» **Task to carry out**
Search the entries for the word "orange". Copy every line where it turns up.

--

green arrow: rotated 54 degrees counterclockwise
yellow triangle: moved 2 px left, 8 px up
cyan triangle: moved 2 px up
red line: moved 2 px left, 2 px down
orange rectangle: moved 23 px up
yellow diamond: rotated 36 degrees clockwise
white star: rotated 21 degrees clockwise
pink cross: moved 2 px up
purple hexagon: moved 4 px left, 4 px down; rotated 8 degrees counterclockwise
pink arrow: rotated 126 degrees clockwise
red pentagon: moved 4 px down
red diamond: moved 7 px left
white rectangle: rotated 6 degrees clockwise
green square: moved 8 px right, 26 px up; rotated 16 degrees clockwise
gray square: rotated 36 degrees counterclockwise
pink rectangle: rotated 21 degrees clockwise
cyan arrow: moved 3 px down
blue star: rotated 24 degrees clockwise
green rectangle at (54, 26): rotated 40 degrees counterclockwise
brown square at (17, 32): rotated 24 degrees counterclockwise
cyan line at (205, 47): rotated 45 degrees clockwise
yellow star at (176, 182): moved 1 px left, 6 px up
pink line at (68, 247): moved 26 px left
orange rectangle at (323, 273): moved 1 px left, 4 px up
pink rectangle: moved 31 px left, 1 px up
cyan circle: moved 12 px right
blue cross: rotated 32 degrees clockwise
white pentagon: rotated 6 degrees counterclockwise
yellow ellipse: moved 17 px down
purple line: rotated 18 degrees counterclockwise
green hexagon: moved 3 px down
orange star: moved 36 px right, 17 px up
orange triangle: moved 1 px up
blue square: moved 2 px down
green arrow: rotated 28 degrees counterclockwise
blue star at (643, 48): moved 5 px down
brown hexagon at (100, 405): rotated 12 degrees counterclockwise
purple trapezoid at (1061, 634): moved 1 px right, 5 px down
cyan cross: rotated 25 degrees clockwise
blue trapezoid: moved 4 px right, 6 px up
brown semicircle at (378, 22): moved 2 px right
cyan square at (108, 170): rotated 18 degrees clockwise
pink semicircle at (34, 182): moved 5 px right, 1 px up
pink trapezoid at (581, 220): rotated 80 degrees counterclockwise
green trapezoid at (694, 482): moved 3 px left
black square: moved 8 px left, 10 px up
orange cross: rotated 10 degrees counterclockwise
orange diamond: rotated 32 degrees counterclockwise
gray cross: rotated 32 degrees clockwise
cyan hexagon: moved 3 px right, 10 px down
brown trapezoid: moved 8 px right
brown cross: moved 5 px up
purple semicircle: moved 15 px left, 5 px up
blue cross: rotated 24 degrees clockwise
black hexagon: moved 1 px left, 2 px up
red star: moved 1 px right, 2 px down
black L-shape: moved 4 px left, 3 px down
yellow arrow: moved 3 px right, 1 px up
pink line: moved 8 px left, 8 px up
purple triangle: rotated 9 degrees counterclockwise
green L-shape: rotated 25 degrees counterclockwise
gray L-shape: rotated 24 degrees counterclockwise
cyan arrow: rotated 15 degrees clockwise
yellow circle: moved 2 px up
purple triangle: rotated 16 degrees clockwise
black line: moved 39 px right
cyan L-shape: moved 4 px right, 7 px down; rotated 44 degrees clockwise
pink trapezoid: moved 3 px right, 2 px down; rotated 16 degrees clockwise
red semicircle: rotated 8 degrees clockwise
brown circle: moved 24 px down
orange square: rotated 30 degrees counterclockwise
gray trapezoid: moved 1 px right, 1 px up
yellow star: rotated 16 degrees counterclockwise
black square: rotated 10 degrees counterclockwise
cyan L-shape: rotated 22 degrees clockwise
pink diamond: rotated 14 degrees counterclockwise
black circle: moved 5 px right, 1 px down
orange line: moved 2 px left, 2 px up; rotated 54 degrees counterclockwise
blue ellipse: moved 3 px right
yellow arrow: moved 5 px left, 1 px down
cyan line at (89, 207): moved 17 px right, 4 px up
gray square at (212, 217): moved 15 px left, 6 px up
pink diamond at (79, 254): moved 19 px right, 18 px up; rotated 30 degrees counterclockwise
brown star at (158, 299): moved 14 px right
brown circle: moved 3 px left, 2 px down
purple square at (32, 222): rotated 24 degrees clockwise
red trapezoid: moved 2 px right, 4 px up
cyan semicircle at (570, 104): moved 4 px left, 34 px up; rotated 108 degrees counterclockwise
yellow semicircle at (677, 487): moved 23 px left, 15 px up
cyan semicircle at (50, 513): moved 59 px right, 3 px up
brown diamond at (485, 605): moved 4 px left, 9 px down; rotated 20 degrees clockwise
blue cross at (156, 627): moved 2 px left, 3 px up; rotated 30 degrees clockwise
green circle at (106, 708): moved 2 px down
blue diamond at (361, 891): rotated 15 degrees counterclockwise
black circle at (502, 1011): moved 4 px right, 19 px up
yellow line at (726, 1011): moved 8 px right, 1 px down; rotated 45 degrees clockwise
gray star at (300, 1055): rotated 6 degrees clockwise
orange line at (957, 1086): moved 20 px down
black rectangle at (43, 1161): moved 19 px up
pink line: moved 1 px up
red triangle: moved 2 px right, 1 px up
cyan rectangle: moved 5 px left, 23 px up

--

» **Task response**
orange rectangle: moved 23 px up
orange rectangle at (323, 273): moved 1 px left, 4 px up
orange star: moved 36 px right, 17 px up
orange triangle: moved 1 px up
orange cross: rotated 10 degrees counterclockwise
orange diamond: rotated 32 degrees counterclockwise
orange square: rotated 30 degrees counterclockwise
orange line: moved 2 px left, 2 px up; rotated 54 degrees counterclockwise
orange line at (957, 1086): moved 20 px down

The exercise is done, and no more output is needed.